## Task instructions:
Using the data that follows, return exactly the lines from the one that contains "black boat: 3 -> 2" through the one that contains "purple dice: 2 -> 1", ends included.
*** Opening Material provided ***
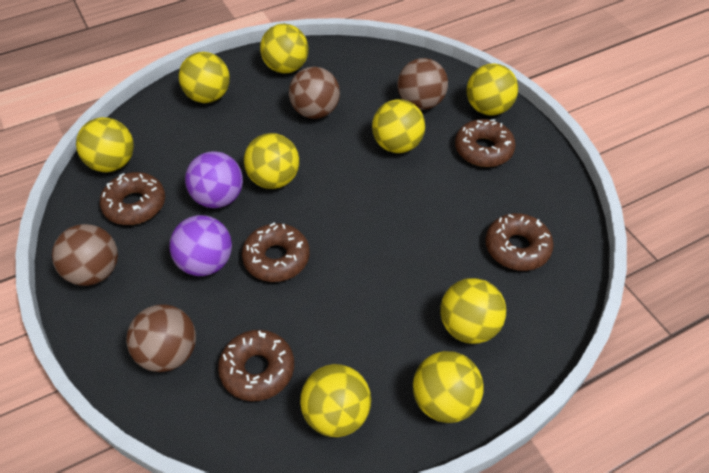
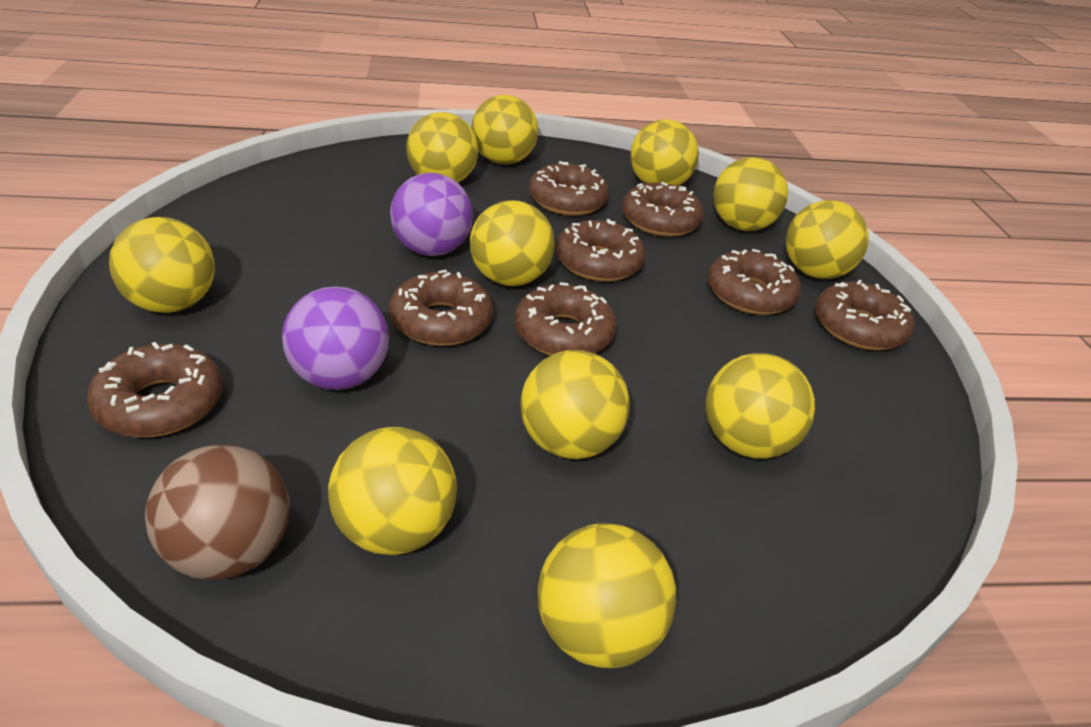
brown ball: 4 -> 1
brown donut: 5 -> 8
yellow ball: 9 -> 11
*** Closing Material provided ***
*** Opening Material provided ***
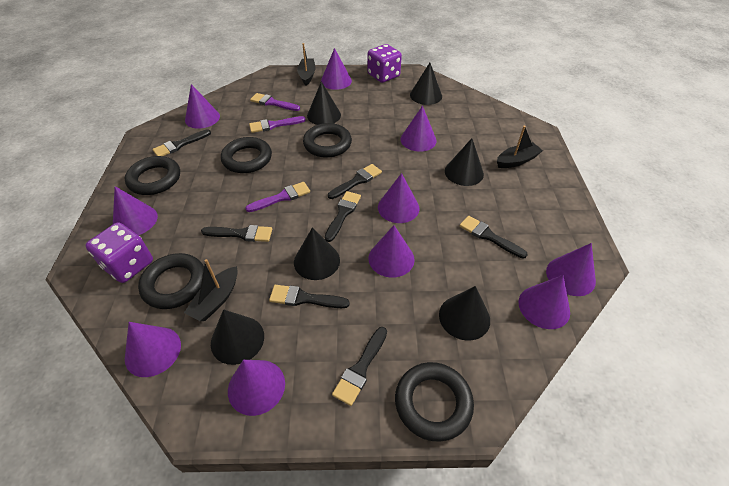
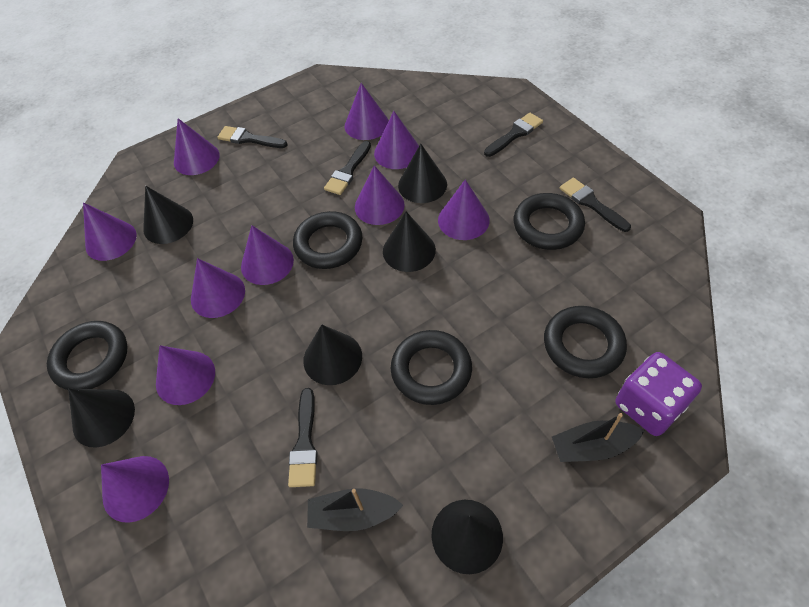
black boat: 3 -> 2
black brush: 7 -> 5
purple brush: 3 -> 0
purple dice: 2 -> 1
*** Closing Material provided ***
## The answer:
black boat: 3 -> 2
black brush: 7 -> 5
purple brush: 3 -> 0
purple dice: 2 -> 1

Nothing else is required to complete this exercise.